= BEREITGESTELLTE DATENSÄTZE =
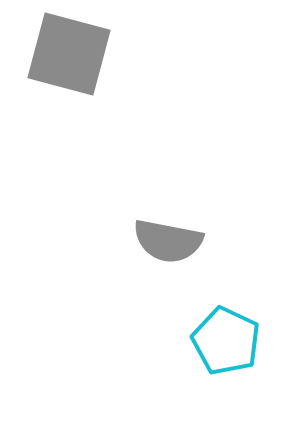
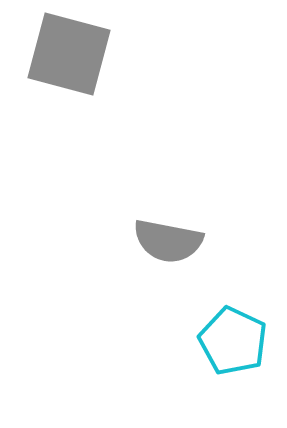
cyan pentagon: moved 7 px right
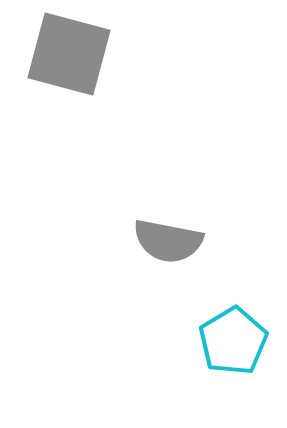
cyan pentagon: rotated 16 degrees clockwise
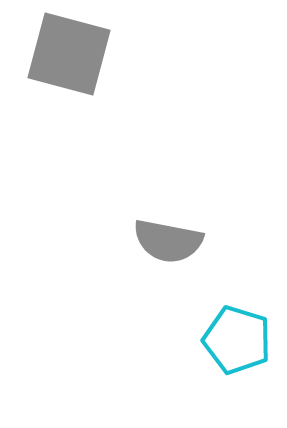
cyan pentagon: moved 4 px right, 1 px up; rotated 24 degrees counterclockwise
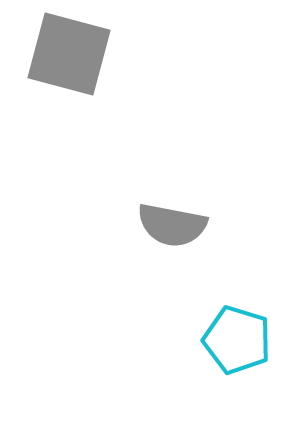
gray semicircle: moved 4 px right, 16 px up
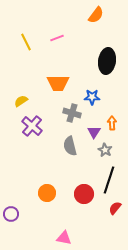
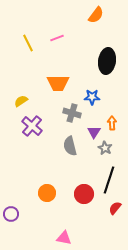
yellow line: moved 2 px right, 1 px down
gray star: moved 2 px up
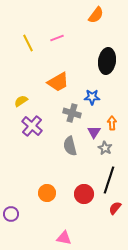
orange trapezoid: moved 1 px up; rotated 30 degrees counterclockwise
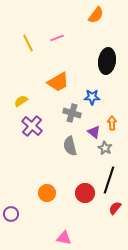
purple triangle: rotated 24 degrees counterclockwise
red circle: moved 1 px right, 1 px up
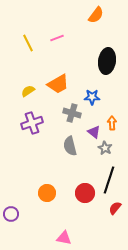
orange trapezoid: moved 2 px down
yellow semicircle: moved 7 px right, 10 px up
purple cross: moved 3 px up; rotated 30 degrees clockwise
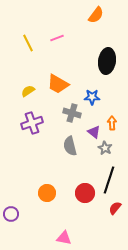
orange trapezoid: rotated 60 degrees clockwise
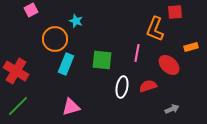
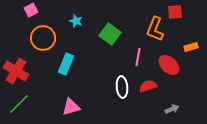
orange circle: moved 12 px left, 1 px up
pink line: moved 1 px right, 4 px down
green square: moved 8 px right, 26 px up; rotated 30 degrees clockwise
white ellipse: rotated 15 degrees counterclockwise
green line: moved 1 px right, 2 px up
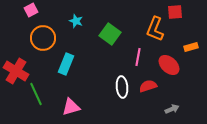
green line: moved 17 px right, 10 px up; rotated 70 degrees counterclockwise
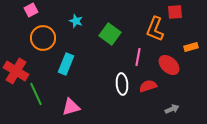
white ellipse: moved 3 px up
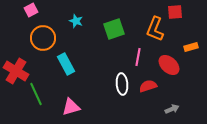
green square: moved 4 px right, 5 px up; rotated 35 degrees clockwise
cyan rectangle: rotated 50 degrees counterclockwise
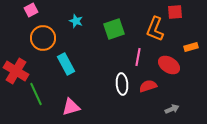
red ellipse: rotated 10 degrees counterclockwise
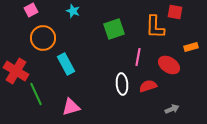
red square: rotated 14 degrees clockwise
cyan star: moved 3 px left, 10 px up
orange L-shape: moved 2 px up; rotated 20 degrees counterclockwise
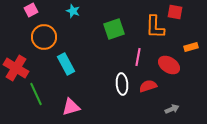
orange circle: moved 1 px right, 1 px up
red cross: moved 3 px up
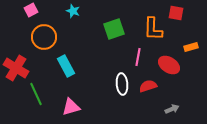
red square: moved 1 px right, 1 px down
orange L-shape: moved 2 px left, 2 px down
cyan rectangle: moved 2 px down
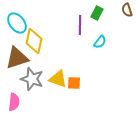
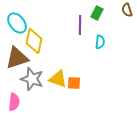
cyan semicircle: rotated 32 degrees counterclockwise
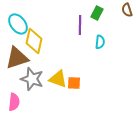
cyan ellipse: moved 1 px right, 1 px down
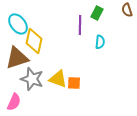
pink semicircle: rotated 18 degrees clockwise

= ZU ERLEDIGEN =
Kannst du den Teil der Datensätze, der mit der Zeile beginnt, die „red square: moved 1 px right, 1 px down“ enthält, und mit dem Ende der Datensätze schließt, neu schreiben und dabei „semicircle“ durch „half-disk“ ersetzen, ohne sonst etwas zu ändern? Lass die Bilder in deiner Antwort weg.

= ANTWORT ZUR AUFGABE =
red square: moved 1 px right, 1 px down
orange L-shape: moved 2 px left, 2 px down
cyan rectangle: moved 2 px down
cyan half-disk: rotated 32 degrees counterclockwise
cyan ellipse: moved 1 px right, 1 px down
pink half-disk: rotated 18 degrees clockwise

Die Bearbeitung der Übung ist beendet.